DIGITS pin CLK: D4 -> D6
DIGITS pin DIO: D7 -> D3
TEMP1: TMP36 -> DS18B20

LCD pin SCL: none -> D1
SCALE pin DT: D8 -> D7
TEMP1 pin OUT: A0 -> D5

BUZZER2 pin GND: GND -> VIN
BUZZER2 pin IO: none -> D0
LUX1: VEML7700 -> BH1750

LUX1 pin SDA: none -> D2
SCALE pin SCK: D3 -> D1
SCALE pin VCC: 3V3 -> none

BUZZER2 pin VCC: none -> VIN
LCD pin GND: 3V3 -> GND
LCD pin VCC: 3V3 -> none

EXERCISE AIM: Retype the entries. Every line must match exactly.

RESULT FOR THIS TASK:
DIGITS pin CLK: D4 -> D6
DIGITS pin DIO: D7 -> D3
TEMP1: TMP36 -> DS18B20

LCD pin SCL: none -> D1
SCALE pin DT: D8 -> D7
TEMP1 pin OUT: A0 -> D5

BUZZER2 pin GND: GND -> VIN
BUZZER2 pin IO: none -> D0
LUX1: VEML7700 -> BH1750

LUX1 pin SDA: none -> D2
SCALE pin SCK: D3 -> D1
SCALE pin VCC: 3V3 -> none

BUZZER2 pin VCC: none -> VIN
LCD pin GND: 3V3 -> GND
LCD pin VCC: 3V3 -> none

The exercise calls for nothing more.